ABOUT THIS TASK: Images are to be skipped; everything else in the records must be repeated exactly.

DATA FOR THIS TASK:
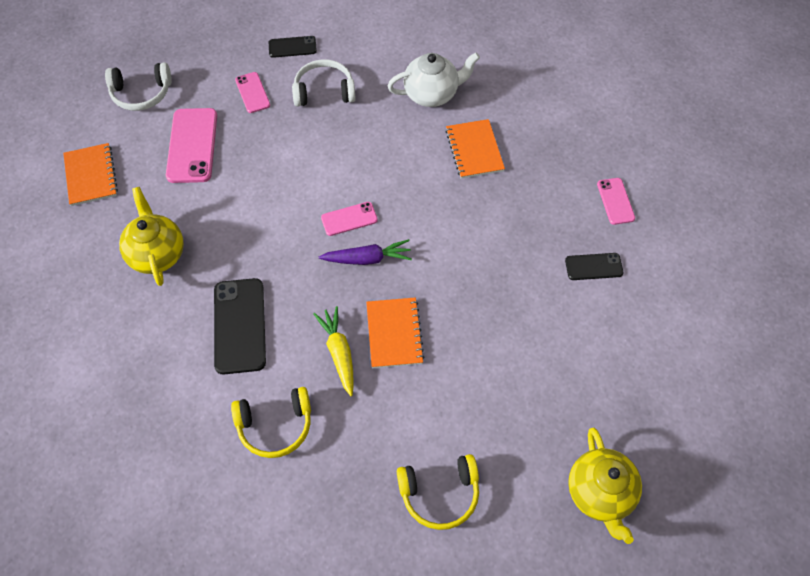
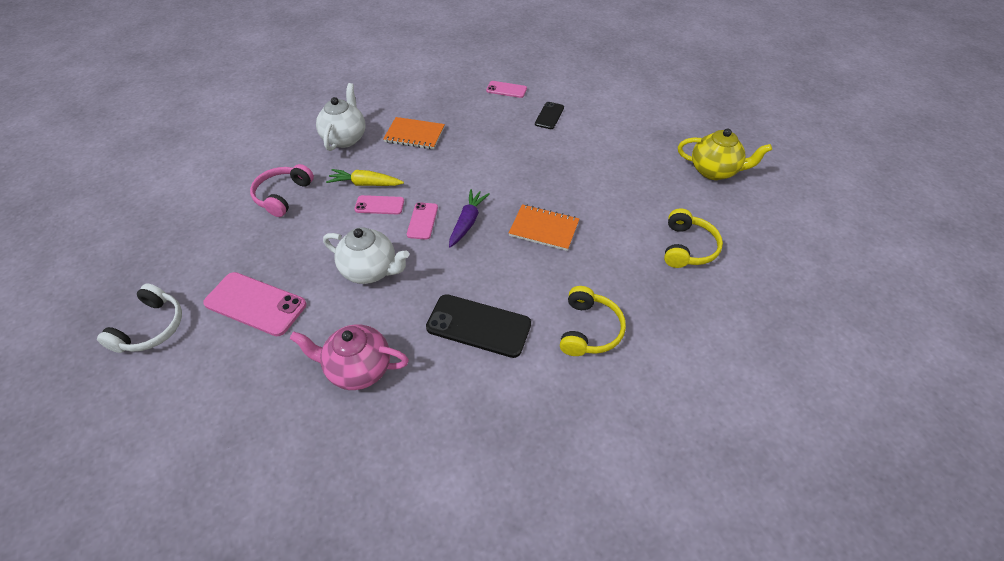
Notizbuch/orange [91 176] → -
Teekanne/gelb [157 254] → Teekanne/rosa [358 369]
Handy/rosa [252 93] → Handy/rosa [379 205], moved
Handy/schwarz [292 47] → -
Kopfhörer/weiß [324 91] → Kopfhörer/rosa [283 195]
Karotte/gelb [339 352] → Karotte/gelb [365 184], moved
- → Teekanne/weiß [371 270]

OUTPUT FOR THIS EXERCISE:
Notizbuch/orange [91 176] → -
Teekanne/gelb [157 254] → Teekanne/rosa [358 369]
Handy/rosa [252 93] → Handy/rosa [379 205], moved
Handy/schwarz [292 47] → -
Kopfhörer/weiß [324 91] → Kopfhörer/rosa [283 195]
Karotte/gelb [339 352] → Karotte/gelb [365 184], moved
- → Teekanne/weiß [371 270]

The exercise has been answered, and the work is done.